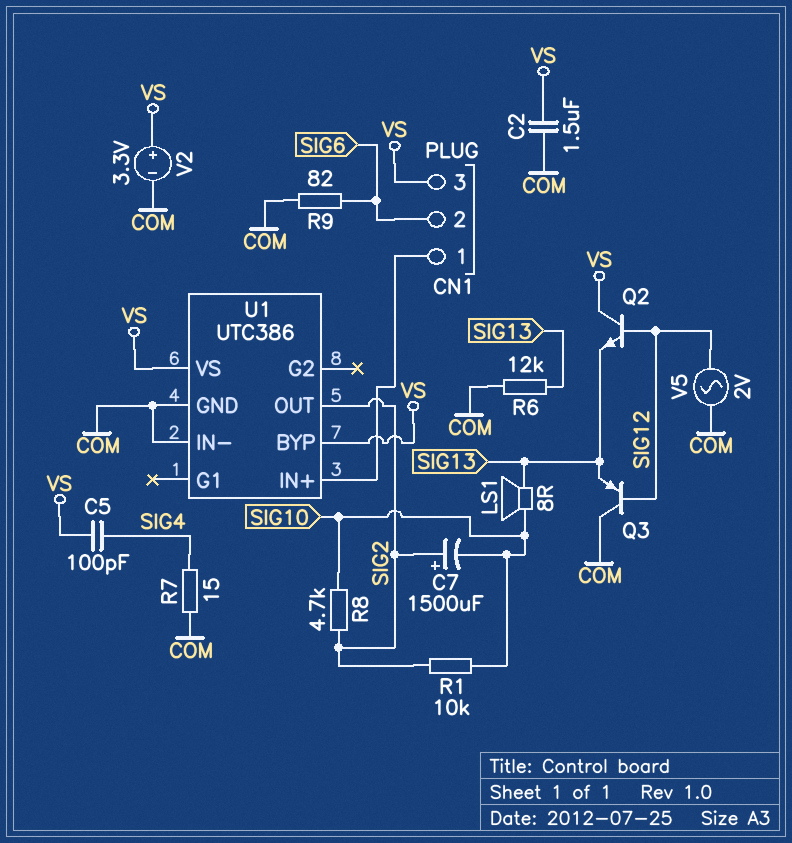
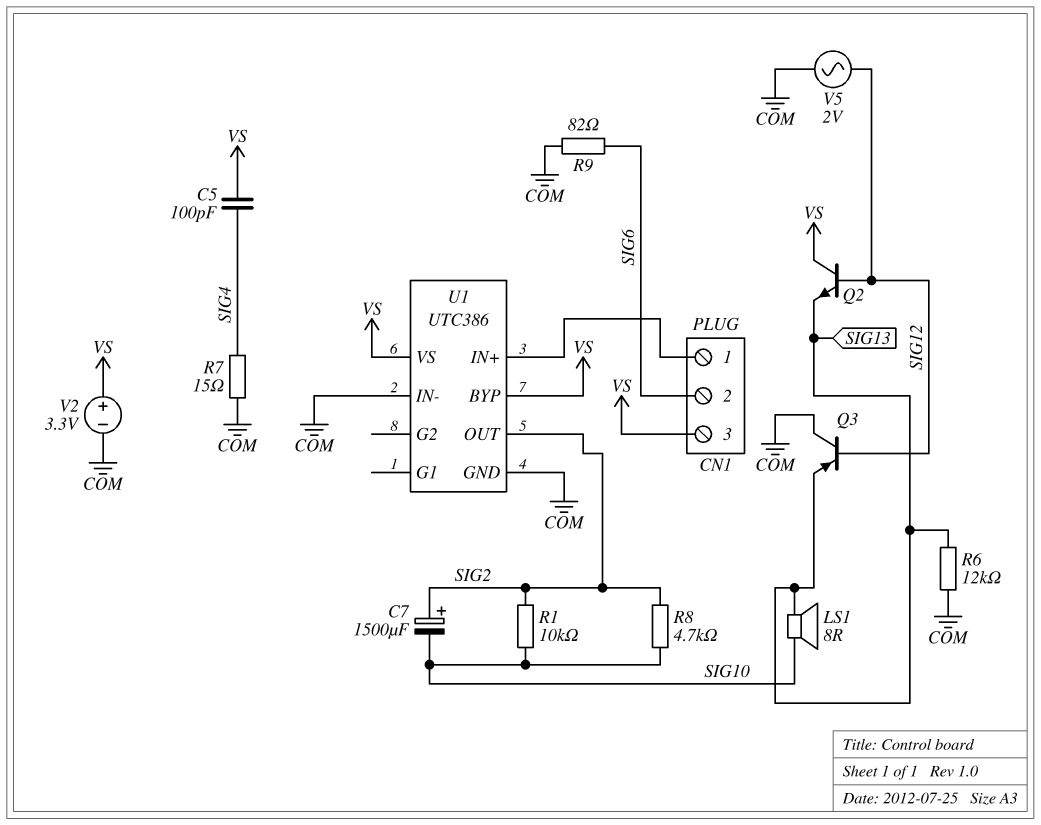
C2: 1.5uF (COM, VS) -> none

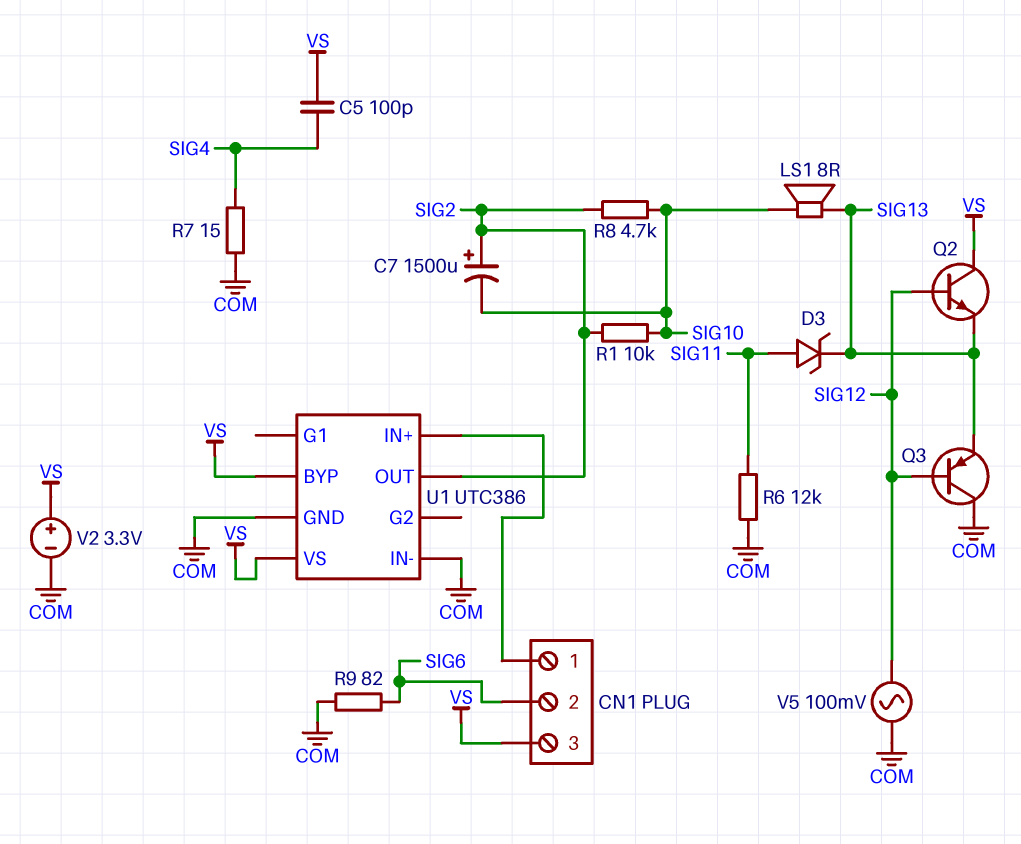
D3: none -> zener (A SIG11, K SIG13)
R6: 12k (COM, SIG13) -> 12k (COM, SIG11)
V5: AC 2V (COM, SIG12) -> AC 100mV (COM, SIG12)

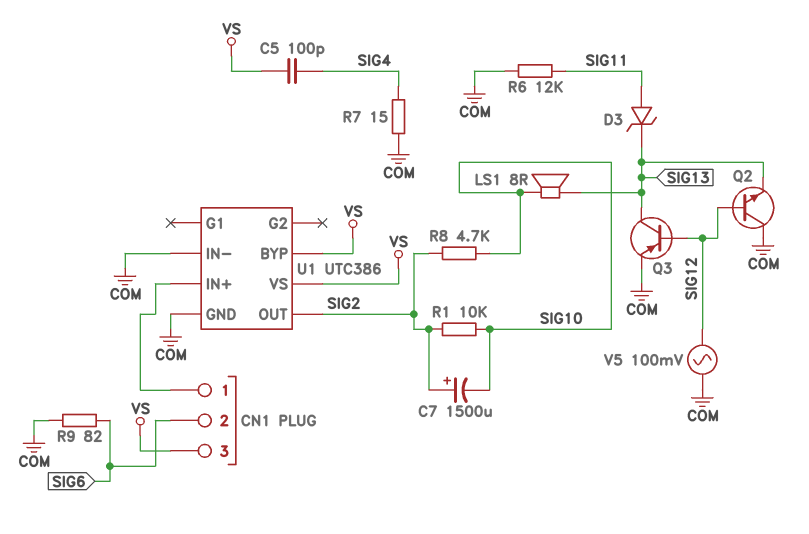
Q2: NPN (B SIG12, C VS, E SIG13) -> NPN (B SIG12, C COM, E SIG13)
Q3: PNP (B SIG12, C COM, E SIG13) -> PNP (B SIG12, C SIG13, E COM)
V2: 3.3V (plus VS, minus COM) -> none

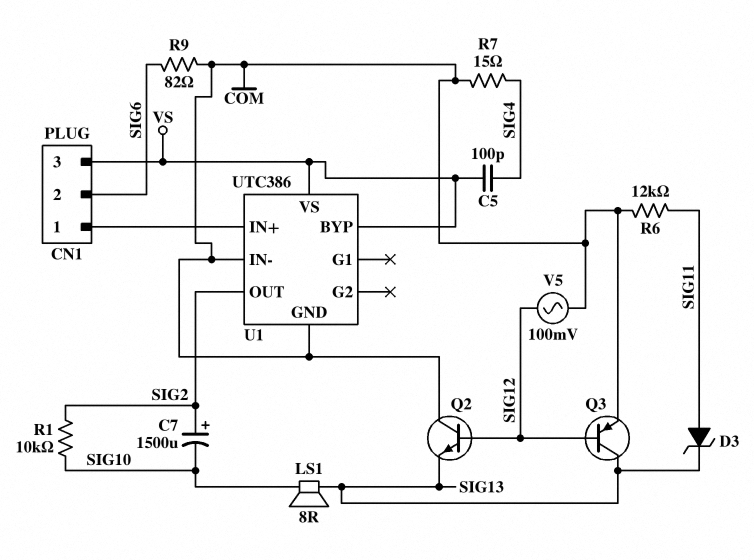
R8: 4.7k (SIG2, SIG10) -> none

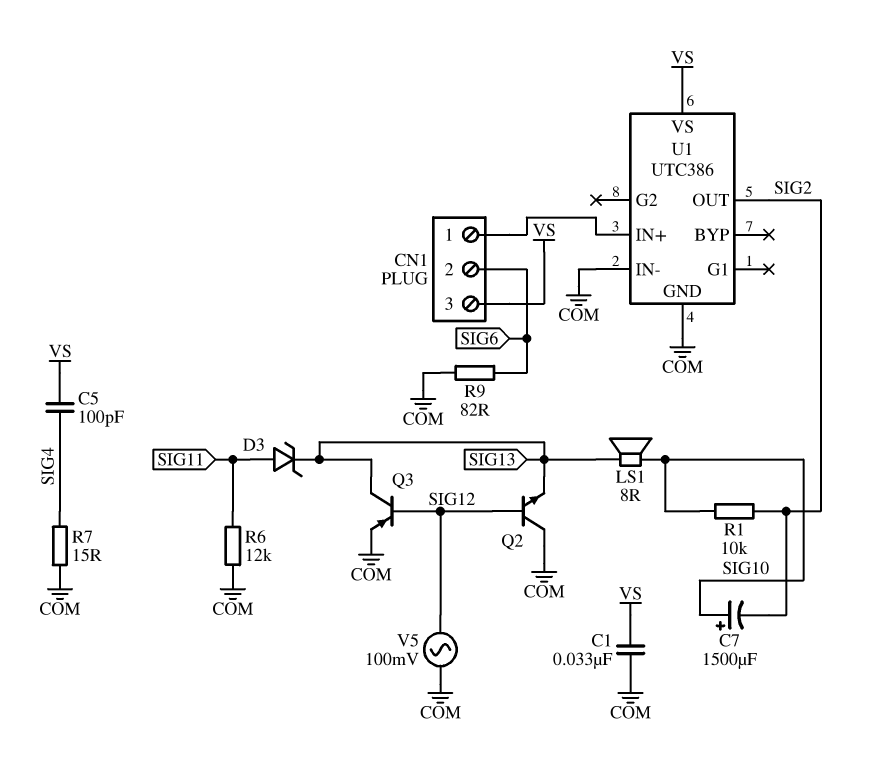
C1: none -> 33nF (COM, VS)
C7: 1500uF (plus SIG2, minus SIG10) -> 1500uF (plus SIG10, minus SIG2)
U1 pin BYP: VS -> none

◆ ◆ ◆ ◆

Restate word for word every line from the one with "R6: 12k (COM, SIG13) -> 12k (COM, SIG11)" up to and including the one with "C7: 1500uF (plus" in the records above, minus the pictures.

• EXERCISE SOLUTION
R6: 12k (COM, SIG13) -> 12k (COM, SIG11)
V5: AC 2V (COM, SIG12) -> AC 100mV (COM, SIG12)

Q2: NPN (B SIG12, C VS, E SIG13) -> NPN (B SIG12, C COM, E SIG13)
Q3: PNP (B SIG12, C COM, E SIG13) -> PNP (B SIG12, C SIG13, E COM)
V2: 3.3V (plus VS, minus COM) -> none

R8: 4.7k (SIG2, SIG10) -> none

C1: none -> 33nF (COM, VS)
C7: 1500uF (plus SIG2, minus SIG10) -> 1500uF (plus SIG10, minus SIG2)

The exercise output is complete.